**Material provided:**
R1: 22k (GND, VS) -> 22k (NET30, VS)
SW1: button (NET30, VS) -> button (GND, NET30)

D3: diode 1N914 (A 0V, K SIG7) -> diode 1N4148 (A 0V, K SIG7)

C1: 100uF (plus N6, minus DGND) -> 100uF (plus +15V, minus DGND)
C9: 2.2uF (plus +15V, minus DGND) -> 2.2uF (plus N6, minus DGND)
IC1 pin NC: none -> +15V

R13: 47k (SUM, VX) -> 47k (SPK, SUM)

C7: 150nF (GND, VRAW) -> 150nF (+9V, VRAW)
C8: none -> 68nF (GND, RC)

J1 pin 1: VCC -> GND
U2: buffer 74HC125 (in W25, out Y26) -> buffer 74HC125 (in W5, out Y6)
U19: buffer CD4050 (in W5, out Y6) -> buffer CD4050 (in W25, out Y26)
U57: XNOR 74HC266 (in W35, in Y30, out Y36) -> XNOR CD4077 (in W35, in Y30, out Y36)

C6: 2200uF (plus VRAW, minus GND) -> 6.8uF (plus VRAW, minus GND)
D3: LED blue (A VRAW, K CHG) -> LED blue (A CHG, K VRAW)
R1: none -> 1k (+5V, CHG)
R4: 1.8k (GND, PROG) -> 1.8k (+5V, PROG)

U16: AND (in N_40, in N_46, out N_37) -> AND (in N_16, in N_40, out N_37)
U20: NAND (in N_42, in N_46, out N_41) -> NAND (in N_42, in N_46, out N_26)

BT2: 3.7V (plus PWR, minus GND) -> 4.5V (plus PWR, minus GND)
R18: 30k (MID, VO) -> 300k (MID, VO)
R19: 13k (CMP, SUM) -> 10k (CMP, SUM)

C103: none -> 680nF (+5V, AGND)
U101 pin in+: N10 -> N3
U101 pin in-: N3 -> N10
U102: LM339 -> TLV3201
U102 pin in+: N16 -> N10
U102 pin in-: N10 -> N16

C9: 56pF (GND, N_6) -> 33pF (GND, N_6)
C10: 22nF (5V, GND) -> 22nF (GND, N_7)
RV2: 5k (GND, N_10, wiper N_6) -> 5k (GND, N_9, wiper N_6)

**Work to be completed:**
Would you transcribe, exactly, the lines running from the one that contains "D3: LED blue" through the final line of the listing above? Include both ends and nothing else.

**Answer to the exercise:**
D3: LED blue (A VRAW, K CHG) -> LED blue (A CHG, K VRAW)
R1: none -> 1k (+5V, CHG)
R4: 1.8k (GND, PROG) -> 1.8k (+5V, PROG)

U16: AND (in N_40, in N_46, out N_37) -> AND (in N_16, in N_40, out N_37)
U20: NAND (in N_42, in N_46, out N_41) -> NAND (in N_42, in N_46, out N_26)

BT2: 3.7V (plus PWR, minus GND) -> 4.5V (plus PWR, minus GND)
R18: 30k (MID, VO) -> 300k (MID, VO)
R19: 13k (CMP, SUM) -> 10k (CMP, SUM)

C103: none -> 680nF (+5V, AGND)
U101 pin in+: N10 -> N3
U101 pin in-: N3 -> N10
U102: LM339 -> TLV3201
U102 pin in+: N16 -> N10
U102 pin in-: N10 -> N16

C9: 56pF (GND, N_6) -> 33pF (GND, N_6)
C10: 22nF (5V, GND) -> 22nF (GND, N_7)
RV2: 5k (GND, N_10, wiper N_6) -> 5k (GND, N_9, wiper N_6)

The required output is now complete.